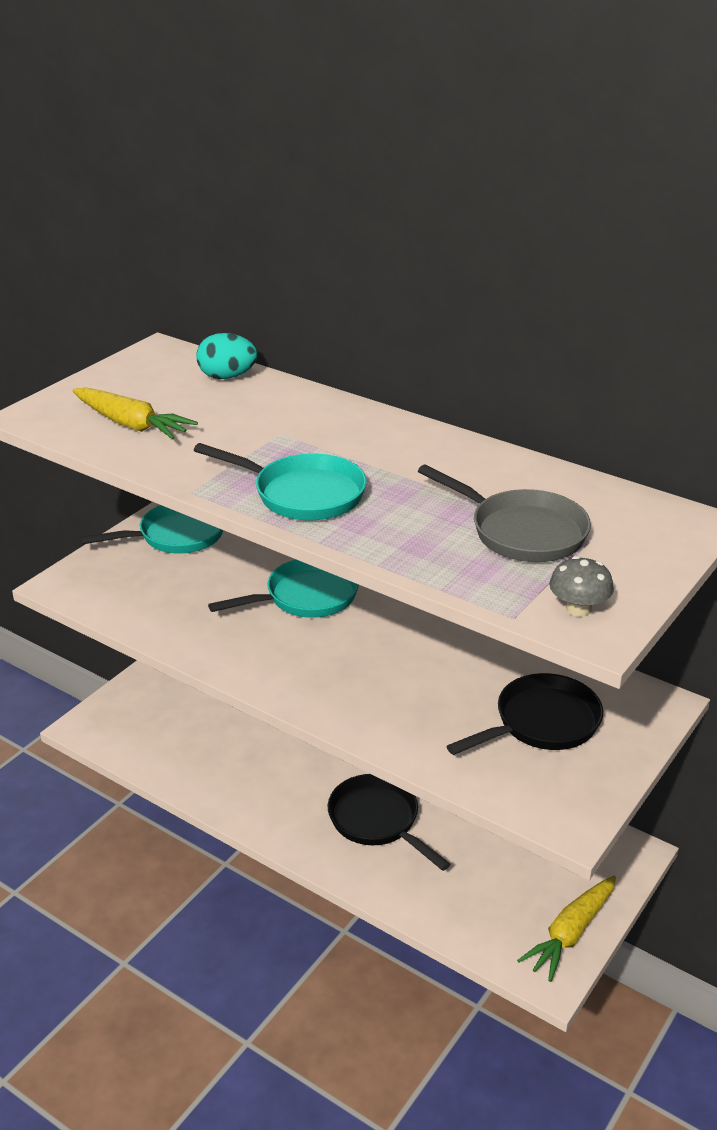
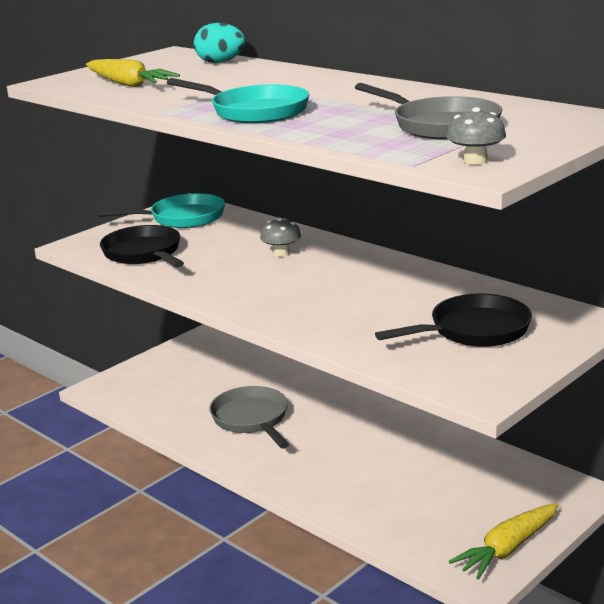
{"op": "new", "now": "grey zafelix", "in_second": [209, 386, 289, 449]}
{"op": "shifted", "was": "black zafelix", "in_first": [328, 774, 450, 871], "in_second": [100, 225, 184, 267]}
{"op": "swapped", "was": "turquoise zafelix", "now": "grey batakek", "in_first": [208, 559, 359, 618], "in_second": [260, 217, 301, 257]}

----

◆ What to do: Copy every line above exactly; images stay out.

◆ Result of the task:
{"op": "new", "now": "grey zafelix", "in_second": [209, 386, 289, 449]}
{"op": "shifted", "was": "black zafelix", "in_first": [328, 774, 450, 871], "in_second": [100, 225, 184, 267]}
{"op": "swapped", "was": "turquoise zafelix", "now": "grey batakek", "in_first": [208, 559, 359, 618], "in_second": [260, 217, 301, 257]}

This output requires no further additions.